Directions for this task
Once the line with "camera_649 - Files: [33,929,450,1216]" is found, write it out along with every line after it, exactly, up to the last line of the entries below. Exclude pictures.

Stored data
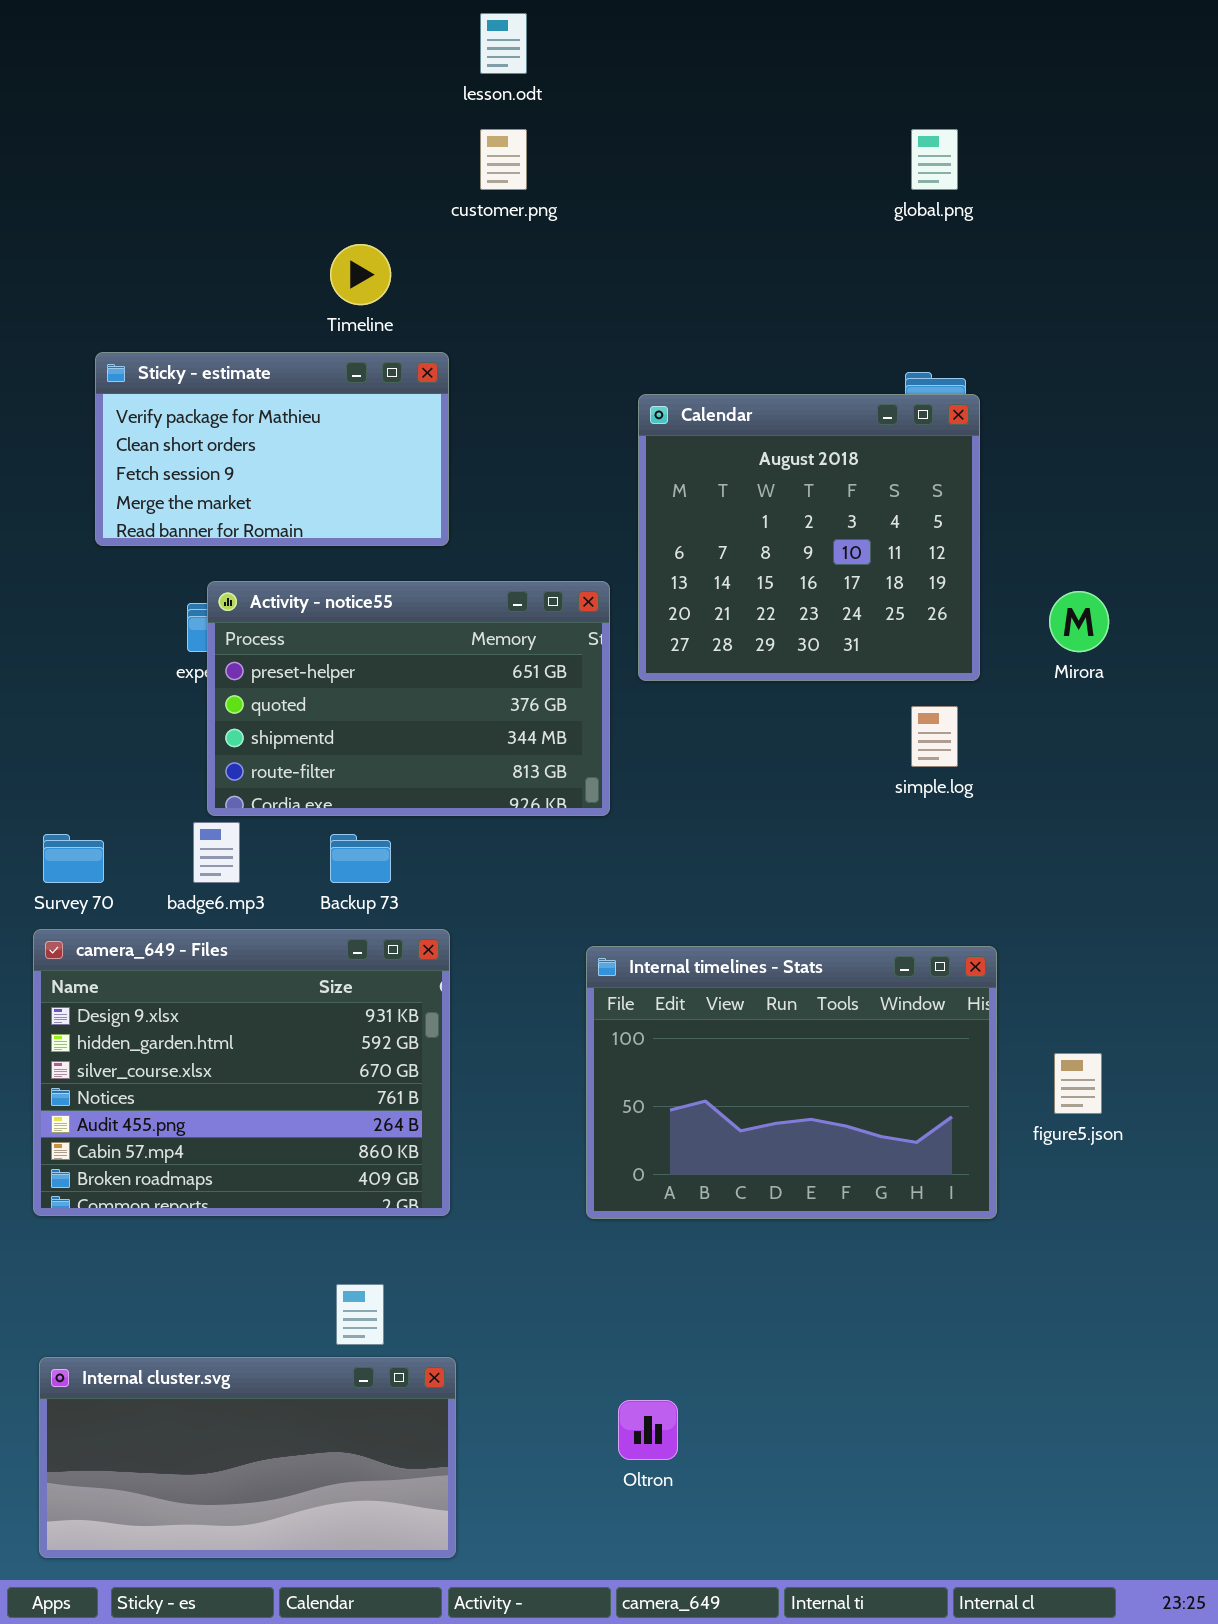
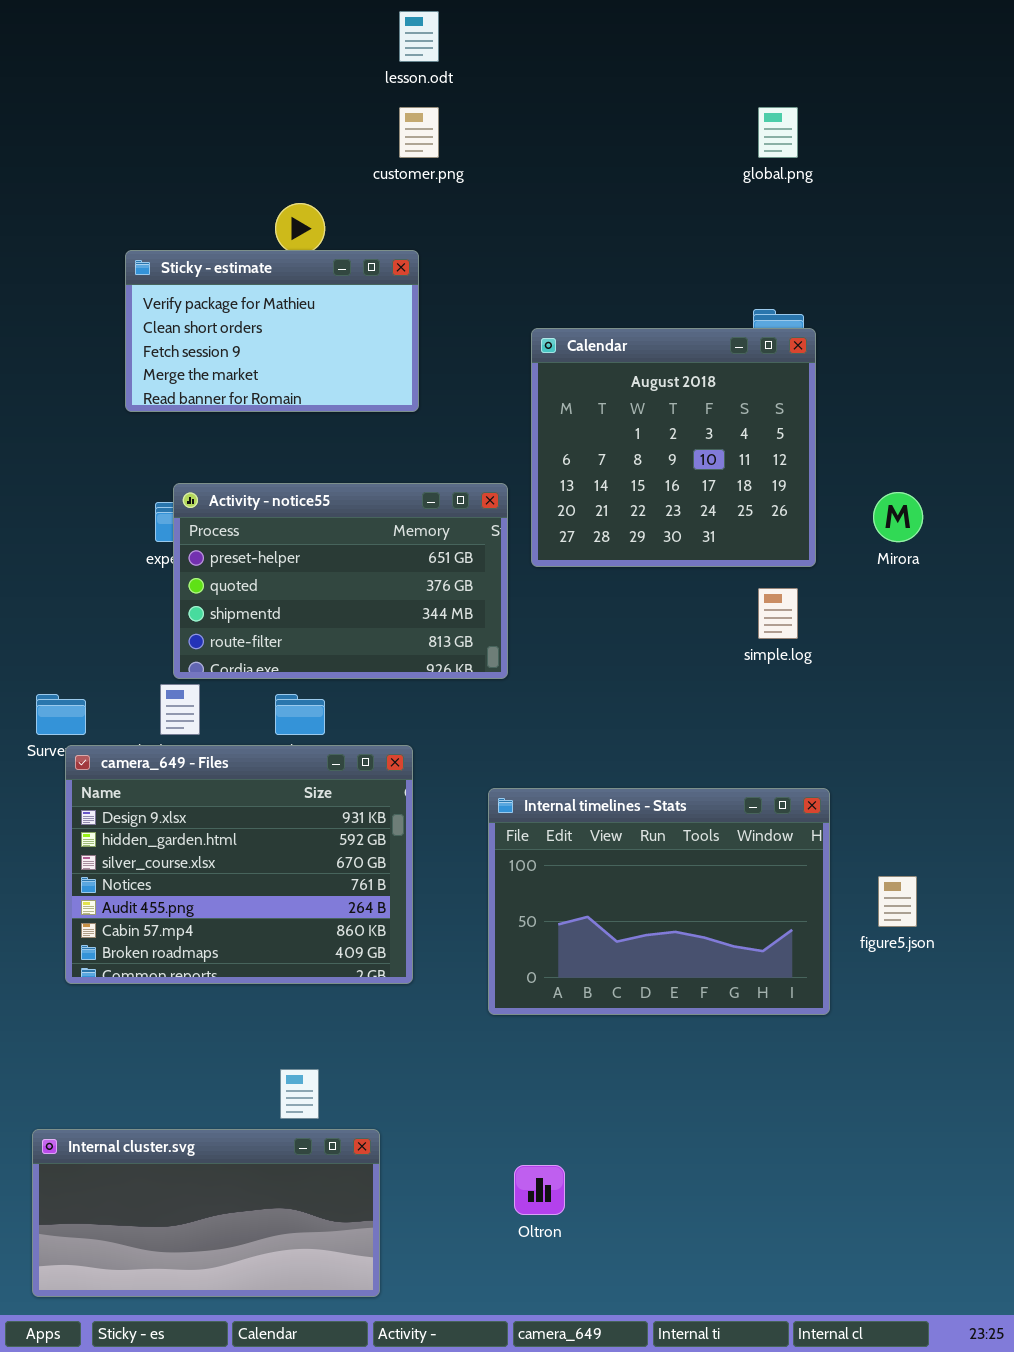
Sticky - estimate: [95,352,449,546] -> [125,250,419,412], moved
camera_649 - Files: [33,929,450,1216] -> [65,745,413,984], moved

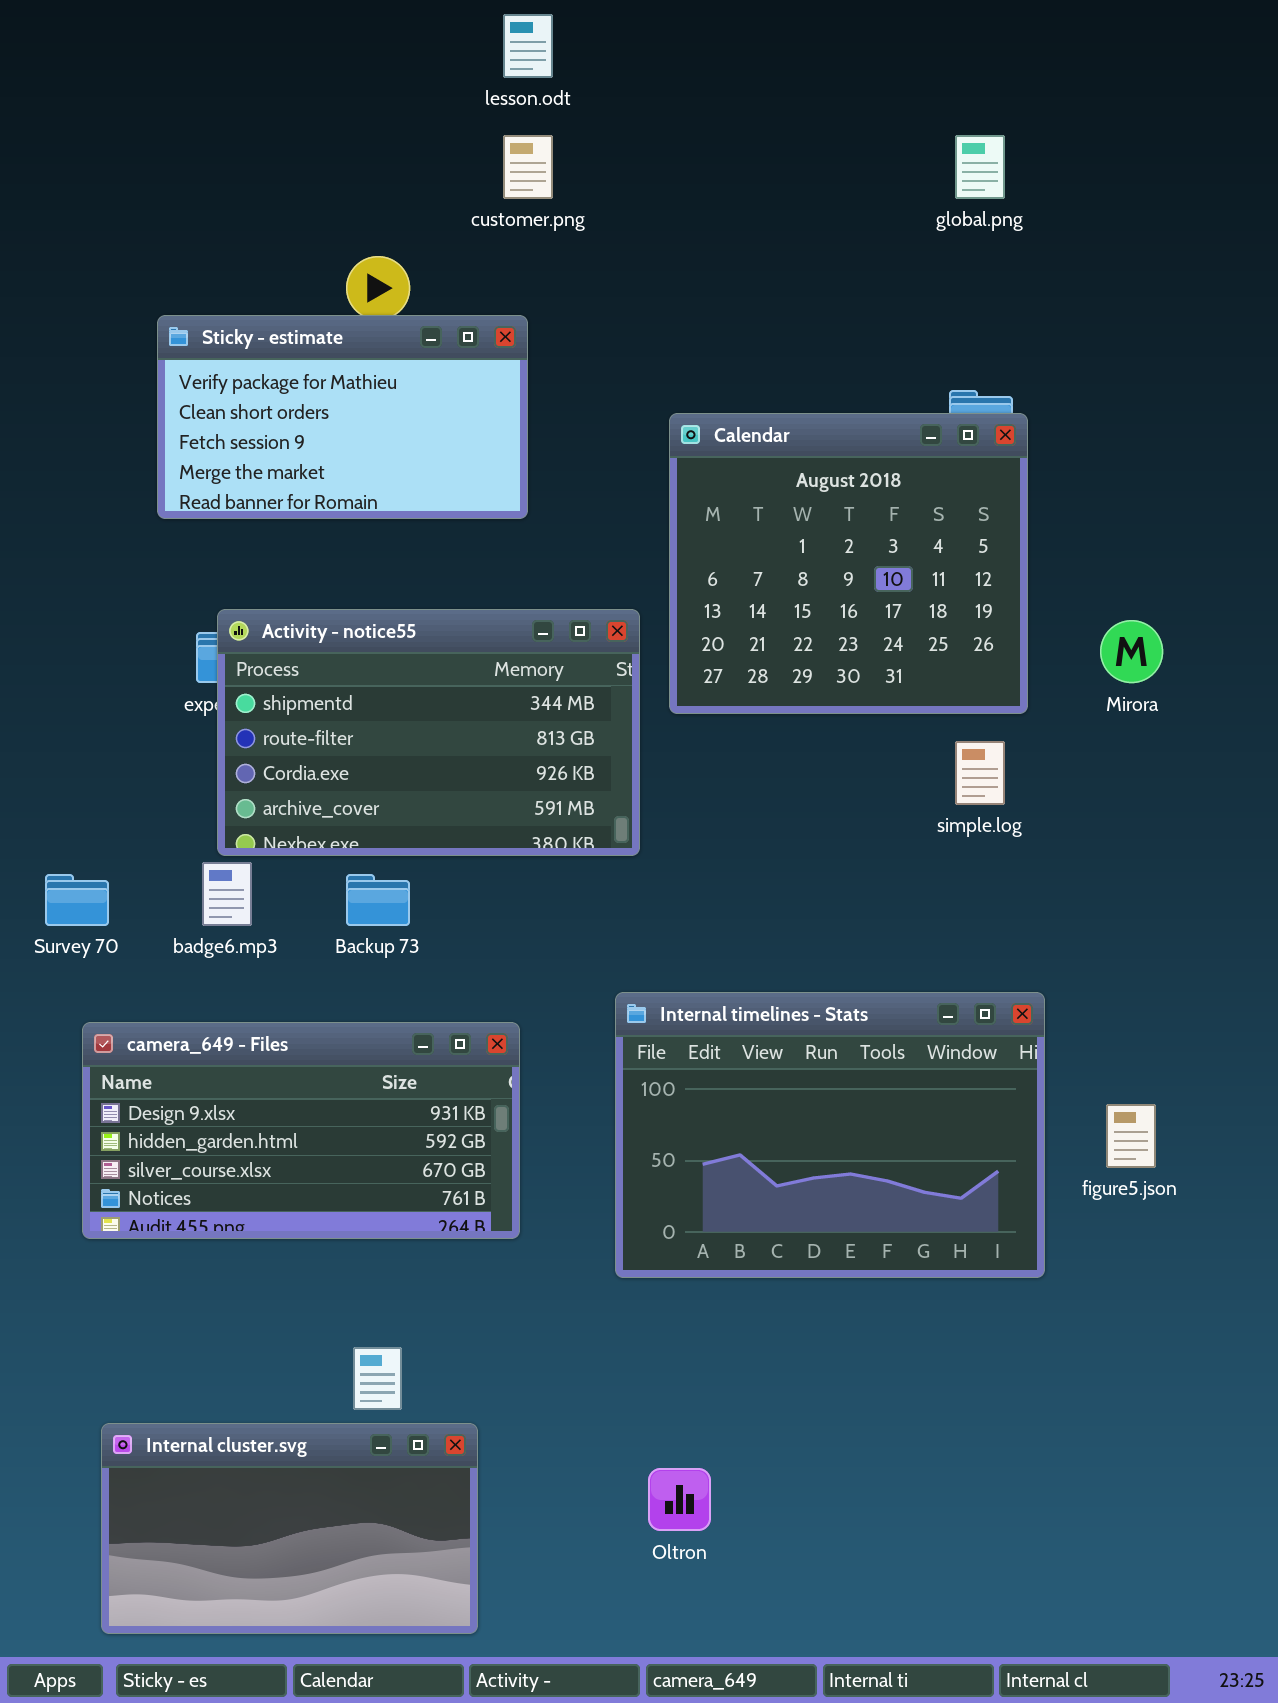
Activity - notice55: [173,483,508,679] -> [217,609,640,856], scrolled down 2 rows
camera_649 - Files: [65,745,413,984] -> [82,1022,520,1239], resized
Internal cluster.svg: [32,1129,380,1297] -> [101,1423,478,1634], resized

Output below
camera_649 - Files: [33,929,450,1216] -> [65,745,413,984], moved

Activity - notice55: [173,483,508,679] -> [217,609,640,856], scrolled down 2 rows
camera_649 - Files: [65,745,413,984] -> [82,1022,520,1239], resized
Internal cluster.svg: [32,1129,380,1297] -> [101,1423,478,1634], resized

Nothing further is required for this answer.